The answer must consist solely of the lines from the line with "none -> white brick L2:M3 level 1" to the end of the data below, transcribed exactly and with no pictures.
(Data for this exercise Opens)
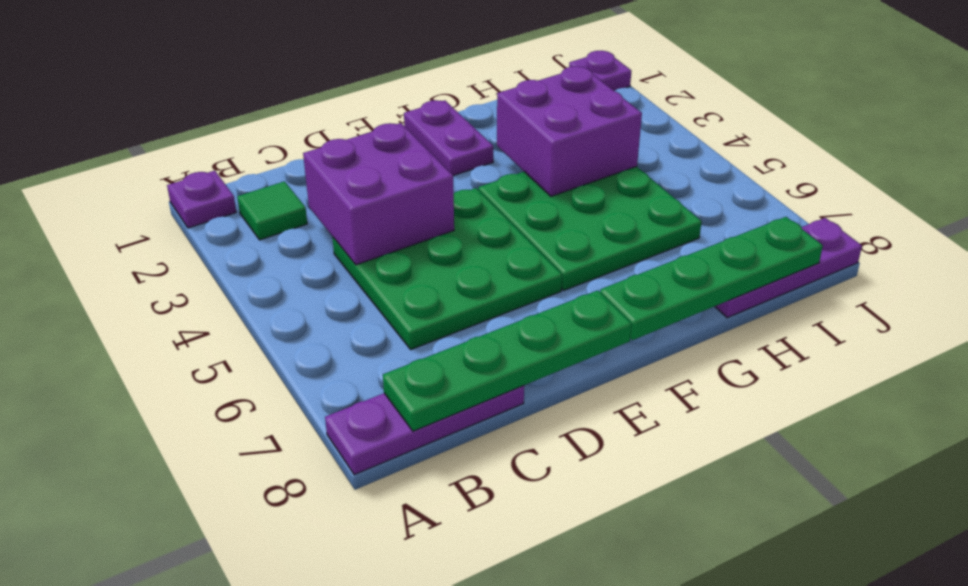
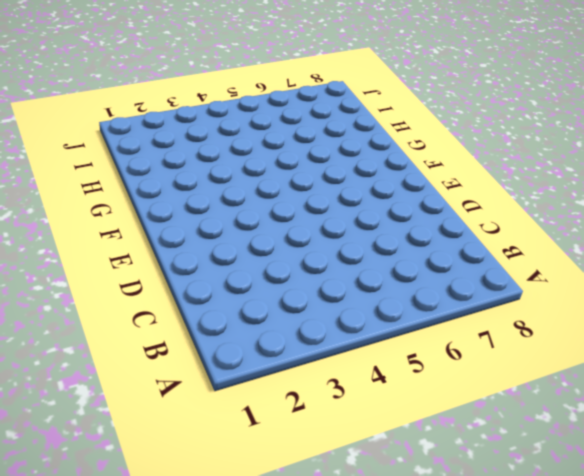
none -> purple plate A1 level 1
none -> purple plate A8:C8 level 1
none -> green tile B2 level 1

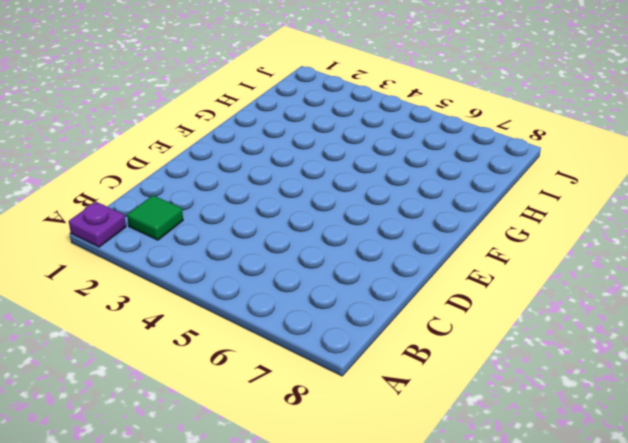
none -> purple plate A8:C8 level 1
none -> green plate C4:E6 level 1
none -> purple plate F1:F2 level 1

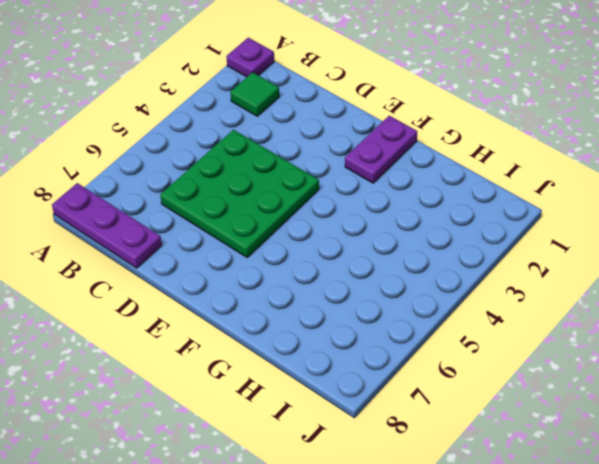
none -> green plate F4:H6 level 1
none -> purple plate H8:J8 level 1
none -> purple plate J1 level 1

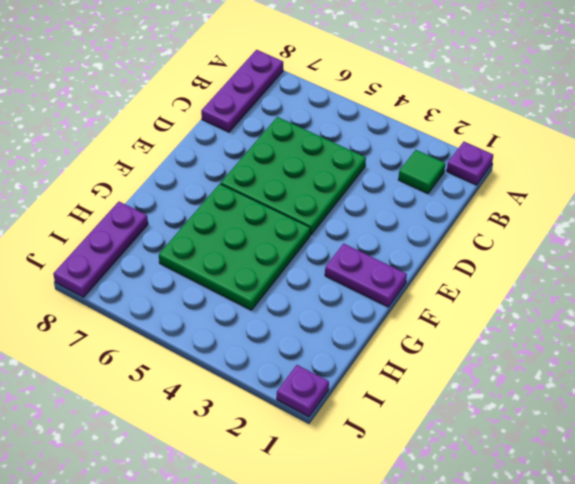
none -> green plate B8:E8 level 2
none -> purple brick C3:D4 level 2
none -> green plate F8:I8 level 2

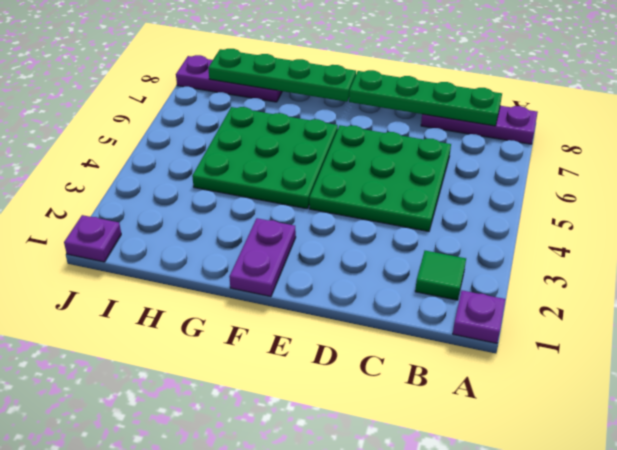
none -> purple brick C3:D4 level 2
none -> purple brick G3:H4 level 2

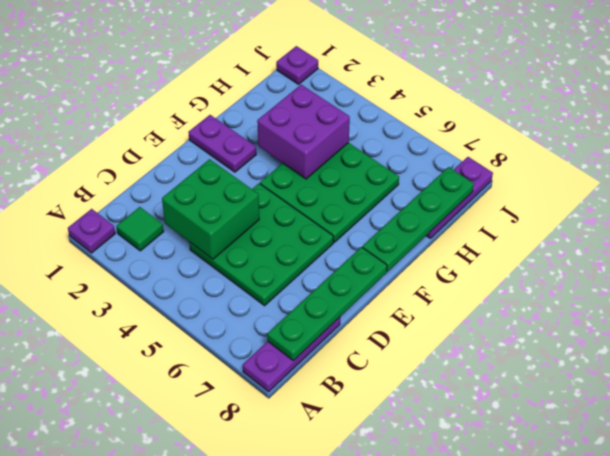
green brick C3:D4 level 2 -> purple brick C3:D4 level 2

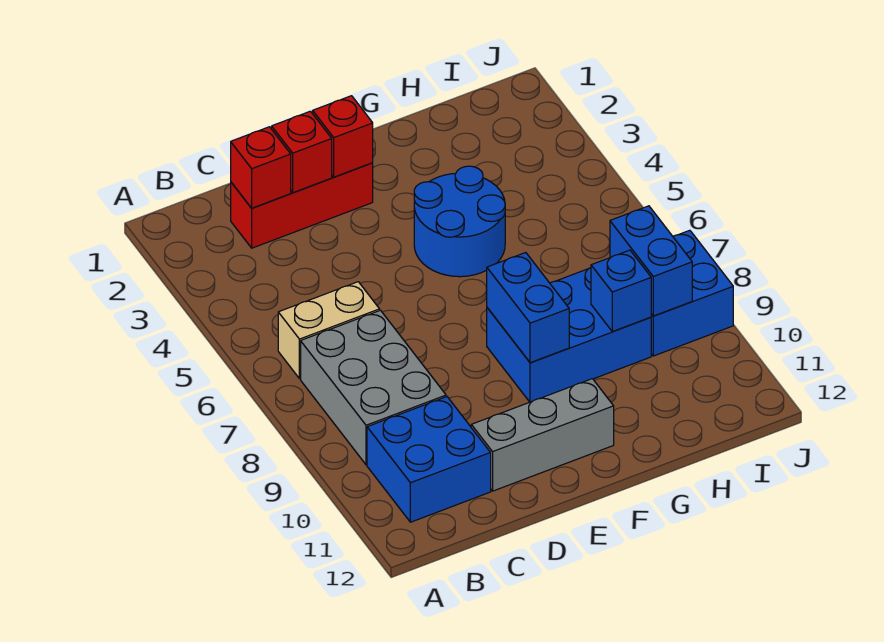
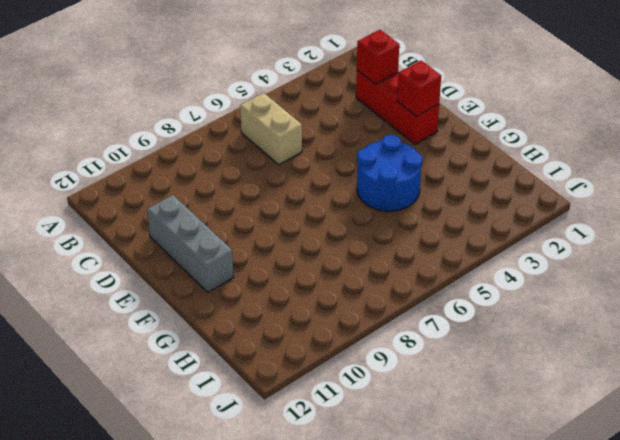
none -> grey brick B7:C9 level 1
none -> blue brick B10:C11 level 1
none -> blue brick F8:H9 level 1

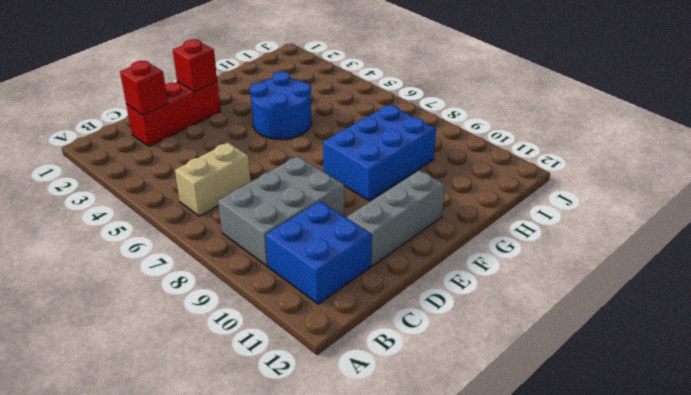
grey brick B8:D9 level 1 -> grey brick B7:C9 level 1
none -> blue brick I8:J9 level 1
none -> red brick D2 level 2
none -> blue brick F8:F9 level 2

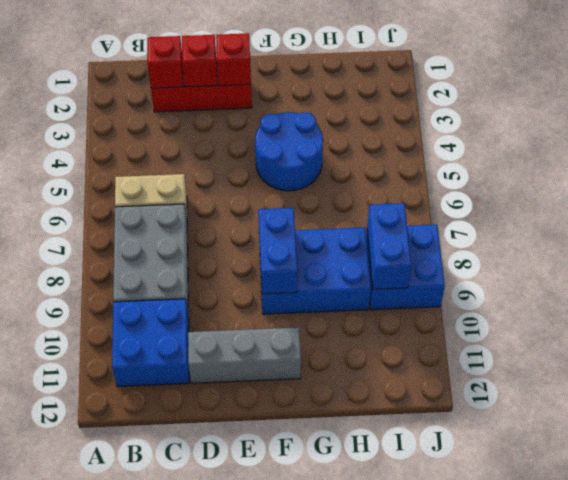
none -> blue brick H9 level 2

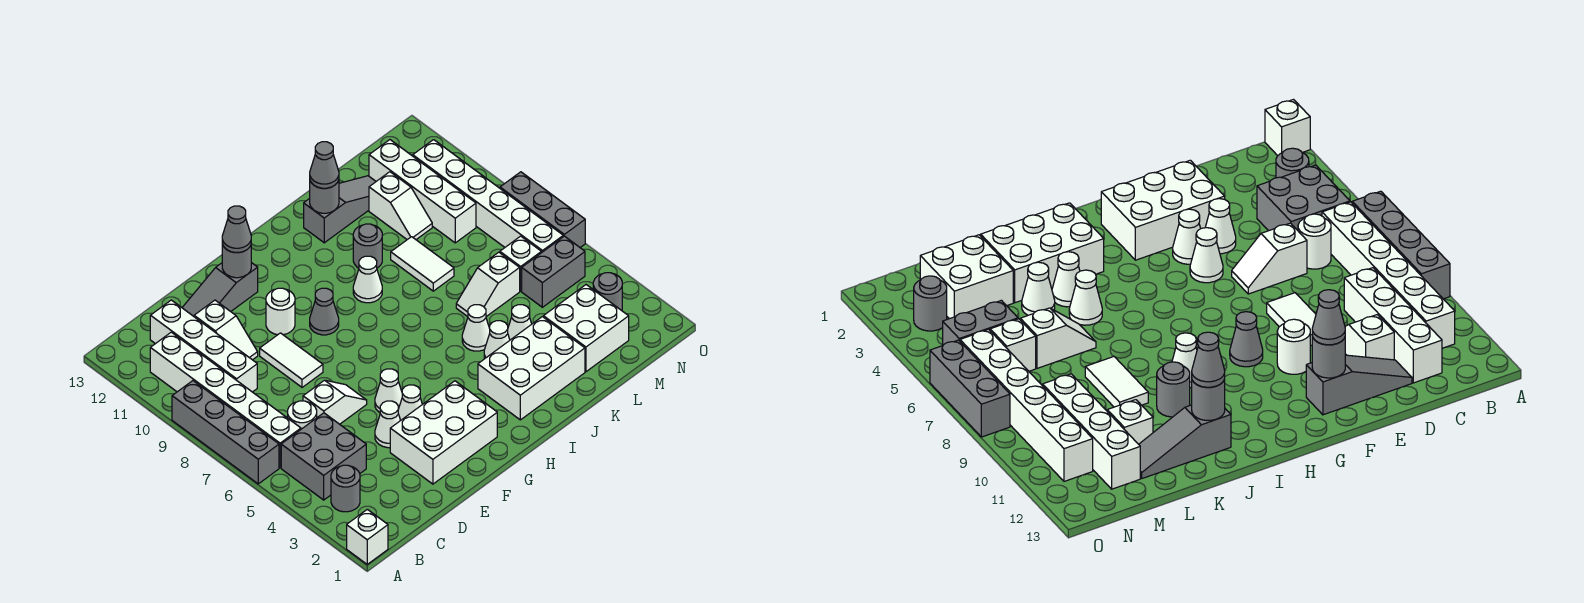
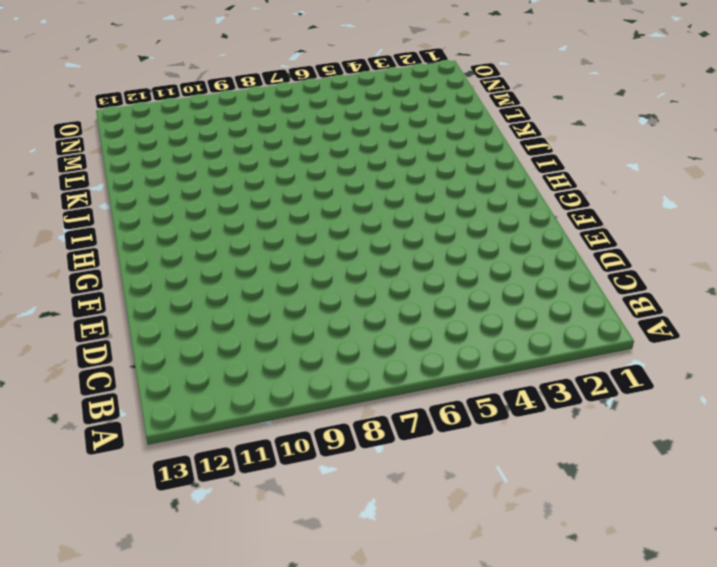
none -> white brick A1 level 1
none -> grey brick A6:A9 level 1
none -> grey round brick B3 level 1
none -> grey brick B4:C5 level 1

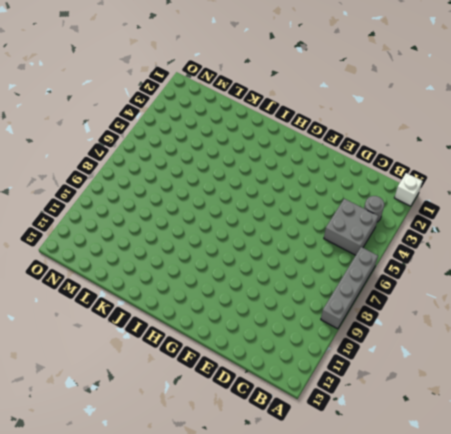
none -> white brick B6:B11 level 1
none -> white round brick C6 level 1
none -> white brick C9:C12 level 1
none -> white slope D6:E6 level 1 top D

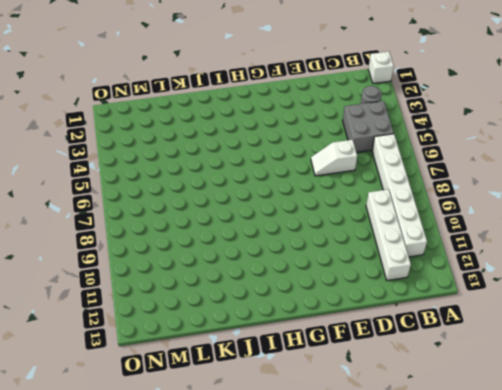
none -> grey brick A6:A9 level 1
none -> white round brick C6 level 1
none -> white slope D10:D11 level 1 top 11
none -> grey slope D12:F12 level 1 top F

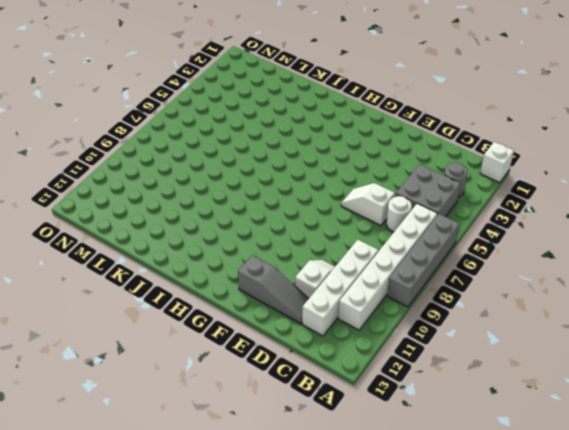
none -> white brick E2:G3 level 1
none -> white cone E4 level 1
none -> white tile E8:E9 level 1
none -> white cone F4 level 1

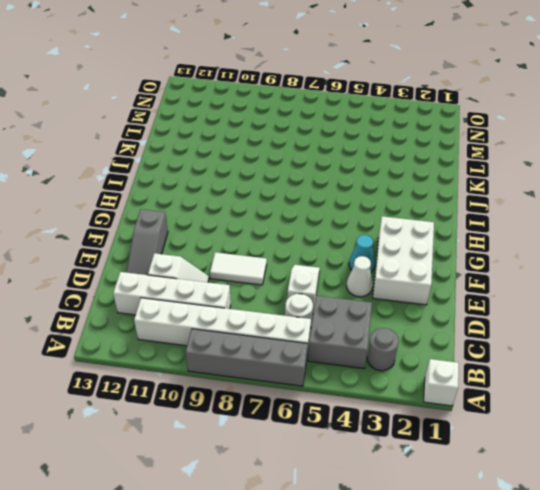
cyan cone F4 level 1 -> white cone F4 level 1
none -> white cone F5 level 1
none -> white round brick F10 level 1
none -> grey cone G9 level 1
none -> white brick I2:K3 level 1

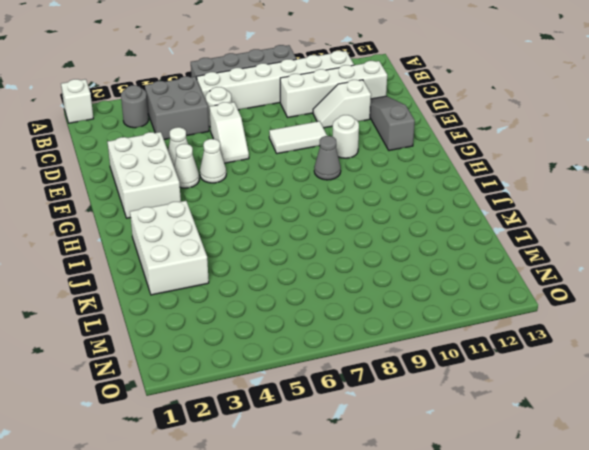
none -> white cone I9 level 1
none -> white cone J4 level 1
none -> white cone J5 level 1
none -> grey round brick J10 level 1

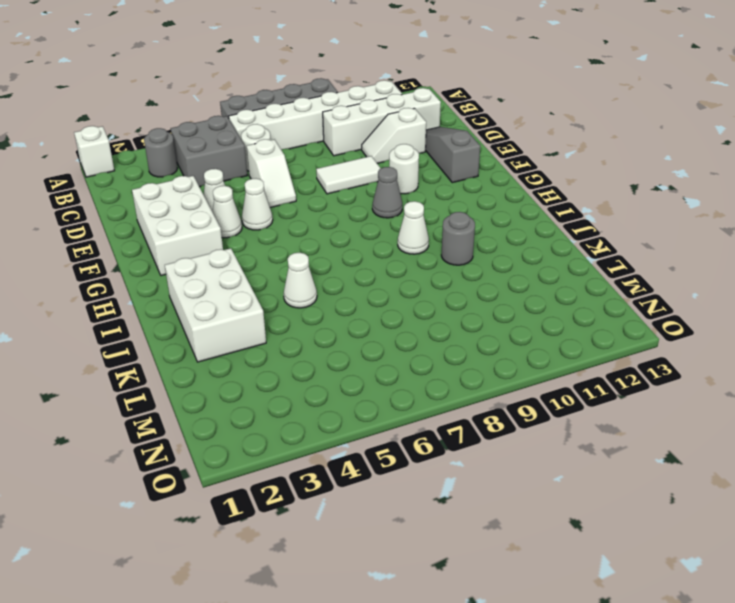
none -> white cone J4 level 1
none -> grey slope J12:L12 level 1 top J
none -> white cone K4 level 1
none -> white slope K6:L6 level 1 top L

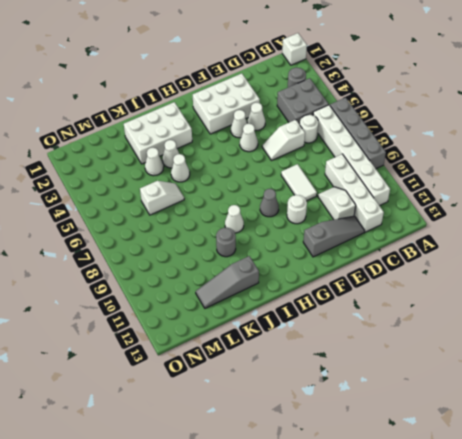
none -> white tile K8:K9 level 1
none -> white brick L2:M3 level 1
none -> white slope L10:L11 level 1 top 11
none -> grey brick M5:N5 level 1

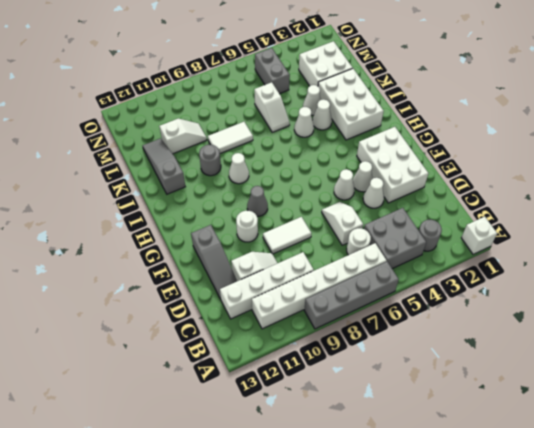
none -> white brick M6 level 1
none -> white brick M9:M12 level 1
none -> grey round brick N3 level 1
none -> white brick N6:N11 level 1

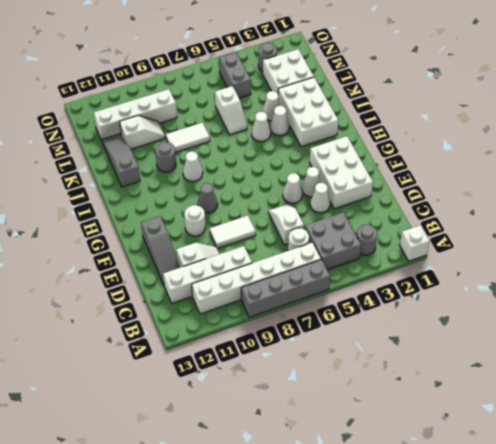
none -> white brick M6 level 1
none -> white brick N6:N11 level 1
none -> grey brick O6:O8 level 1
none -> grey round brick F12 level 2

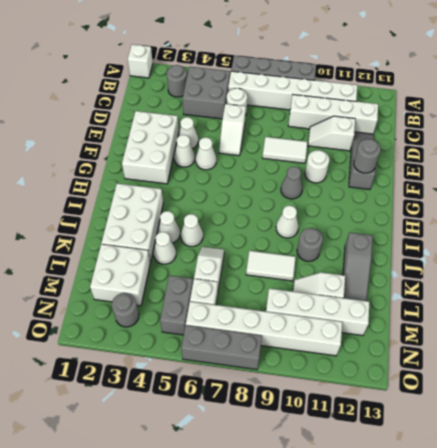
none -> grey round brick J12 level 2
none -> grey cone F12 level 3
none -> grey cone J12 level 3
(Data for this exercise Closes)
▶ **Answer box**:
none -> white brick L2:M3 level 1
none -> white slope L10:L11 level 1 top 11
none -> grey brick M5:N5 level 1

none -> white brick M6 level 1
none -> white brick M9:M12 level 1
none -> grey round brick N3 level 1
none -> white brick N6:N11 level 1

none -> white brick M6 level 1
none -> white brick N6:N11 level 1
none -> grey brick O6:O8 level 1
none -> grey round brick F12 level 2

none -> grey round brick J12 level 2
none -> grey cone F12 level 3
none -> grey cone J12 level 3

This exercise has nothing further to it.